• [WORK INSTRUCTIONS]:
Repeat the listing below in full and exactly. Pictures are to be omitted.

• [DATASET EXCERPTS]:
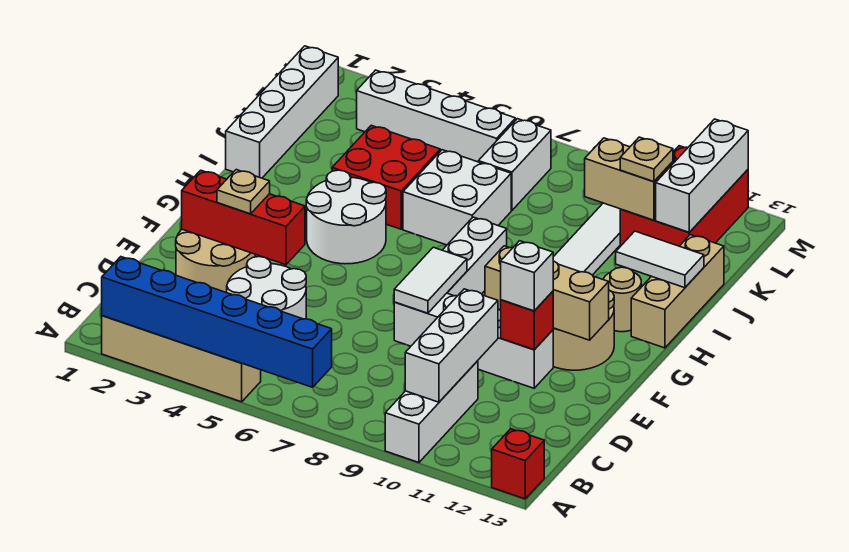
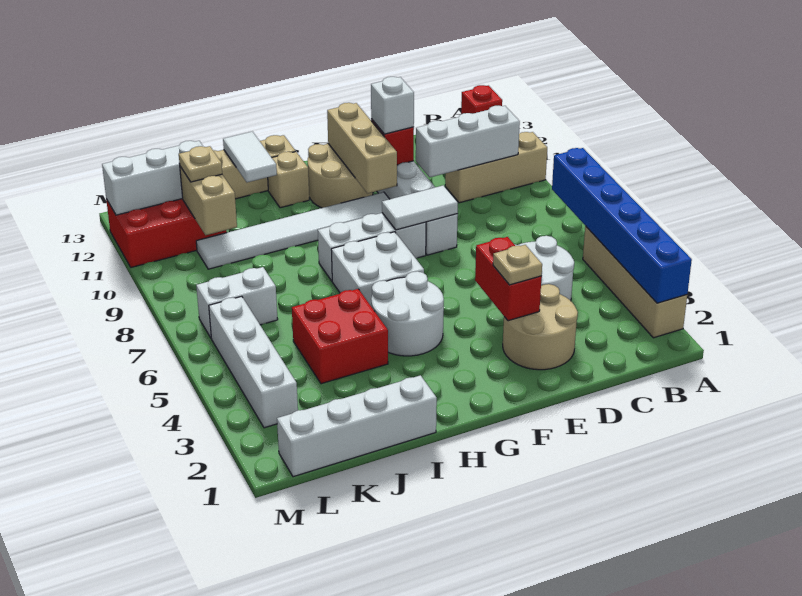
white brick A10:C10 level 1 -> tan brick A10:C10 level 1
red brick E2:E4 level 2 -> red brick E3:E4 level 2
tan round brick H12 level 1 -> tan brick H12 level 1
white brick I6:J7 level 1 -> white brick G6:H7 level 1

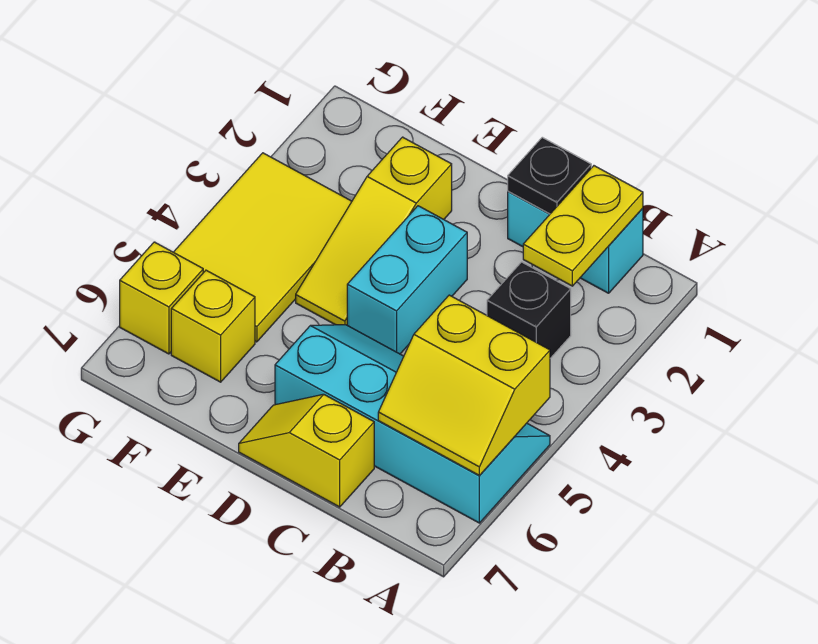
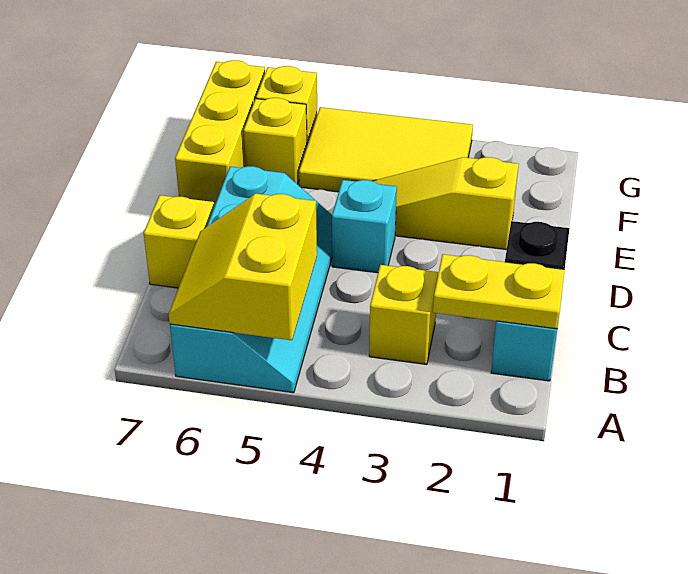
black brick B3 level 1 -> yellow brick B3 level 1
cyan brick D3:D4 level 1 -> cyan brick D4 level 1
none -> yellow brick E7:G7 level 1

• [ANSWER SECTION]:
white brick A10:C10 level 1 -> tan brick A10:C10 level 1
red brick E2:E4 level 2 -> red brick E3:E4 level 2
tan round brick H12 level 1 -> tan brick H12 level 1
white brick I6:J7 level 1 -> white brick G6:H7 level 1

black brick B3 level 1 -> yellow brick B3 level 1
cyan brick D3:D4 level 1 -> cyan brick D4 level 1
none -> yellow brick E7:G7 level 1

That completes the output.